● Work request
Look below for the line containing "(652, 188) = (494, 437): blue" and the line containing "(543, 224) = (231, 174): none"; repeat exactly those two lines and all lines between them, and nothing else.

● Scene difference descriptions

-- -- --

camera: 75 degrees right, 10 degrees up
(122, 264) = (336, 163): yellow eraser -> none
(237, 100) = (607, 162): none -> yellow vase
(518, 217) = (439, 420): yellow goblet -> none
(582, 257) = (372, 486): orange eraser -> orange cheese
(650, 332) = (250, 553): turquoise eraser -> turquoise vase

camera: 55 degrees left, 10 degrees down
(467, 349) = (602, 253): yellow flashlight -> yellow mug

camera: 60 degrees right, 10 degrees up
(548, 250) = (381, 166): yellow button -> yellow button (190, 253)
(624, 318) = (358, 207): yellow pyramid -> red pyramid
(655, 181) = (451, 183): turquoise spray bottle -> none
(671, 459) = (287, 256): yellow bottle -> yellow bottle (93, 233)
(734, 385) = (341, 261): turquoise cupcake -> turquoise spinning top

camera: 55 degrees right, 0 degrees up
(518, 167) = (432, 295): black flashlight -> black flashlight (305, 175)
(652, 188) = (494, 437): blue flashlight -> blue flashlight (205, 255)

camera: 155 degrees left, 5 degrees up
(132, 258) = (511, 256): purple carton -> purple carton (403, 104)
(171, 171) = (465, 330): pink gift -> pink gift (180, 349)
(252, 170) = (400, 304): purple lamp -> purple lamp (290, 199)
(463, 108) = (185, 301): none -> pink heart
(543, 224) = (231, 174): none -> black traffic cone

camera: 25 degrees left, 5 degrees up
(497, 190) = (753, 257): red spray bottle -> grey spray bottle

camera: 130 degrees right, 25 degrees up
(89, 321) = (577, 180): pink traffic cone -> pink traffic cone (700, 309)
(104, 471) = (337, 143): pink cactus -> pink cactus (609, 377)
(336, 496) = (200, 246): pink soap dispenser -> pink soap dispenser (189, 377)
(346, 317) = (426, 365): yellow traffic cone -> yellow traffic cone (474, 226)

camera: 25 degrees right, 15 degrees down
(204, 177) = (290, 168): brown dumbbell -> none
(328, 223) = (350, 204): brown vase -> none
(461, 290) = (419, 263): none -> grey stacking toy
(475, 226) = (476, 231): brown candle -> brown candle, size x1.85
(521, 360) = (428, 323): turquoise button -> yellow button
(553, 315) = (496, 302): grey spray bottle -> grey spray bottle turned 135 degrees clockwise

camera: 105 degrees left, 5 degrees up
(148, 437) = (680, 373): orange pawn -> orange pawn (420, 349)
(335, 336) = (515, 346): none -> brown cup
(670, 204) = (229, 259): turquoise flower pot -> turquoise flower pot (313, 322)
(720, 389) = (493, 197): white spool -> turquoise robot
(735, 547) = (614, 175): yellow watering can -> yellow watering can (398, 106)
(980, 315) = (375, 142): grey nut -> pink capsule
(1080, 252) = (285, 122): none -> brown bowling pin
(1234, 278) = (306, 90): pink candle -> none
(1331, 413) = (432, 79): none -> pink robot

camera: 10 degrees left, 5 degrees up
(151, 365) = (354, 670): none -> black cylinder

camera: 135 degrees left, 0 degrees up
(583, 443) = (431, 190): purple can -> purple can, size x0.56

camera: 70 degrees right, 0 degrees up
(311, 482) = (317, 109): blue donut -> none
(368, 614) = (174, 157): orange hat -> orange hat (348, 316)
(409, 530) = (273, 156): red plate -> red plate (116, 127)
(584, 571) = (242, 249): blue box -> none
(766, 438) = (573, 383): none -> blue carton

-- -- --

● Answer area
(652, 188) = (494, 437): blue flashlight -> blue flashlight (205, 255)

camera: 155 degrees left, 5 degrees up
(132, 258) = (511, 256): purple carton -> purple carton (403, 104)
(171, 171) = (465, 330): pink gift -> pink gift (180, 349)
(252, 170) = (400, 304): purple lamp -> purple lamp (290, 199)
(463, 108) = (185, 301): none -> pink heart
(543, 224) = (231, 174): none -> black traffic cone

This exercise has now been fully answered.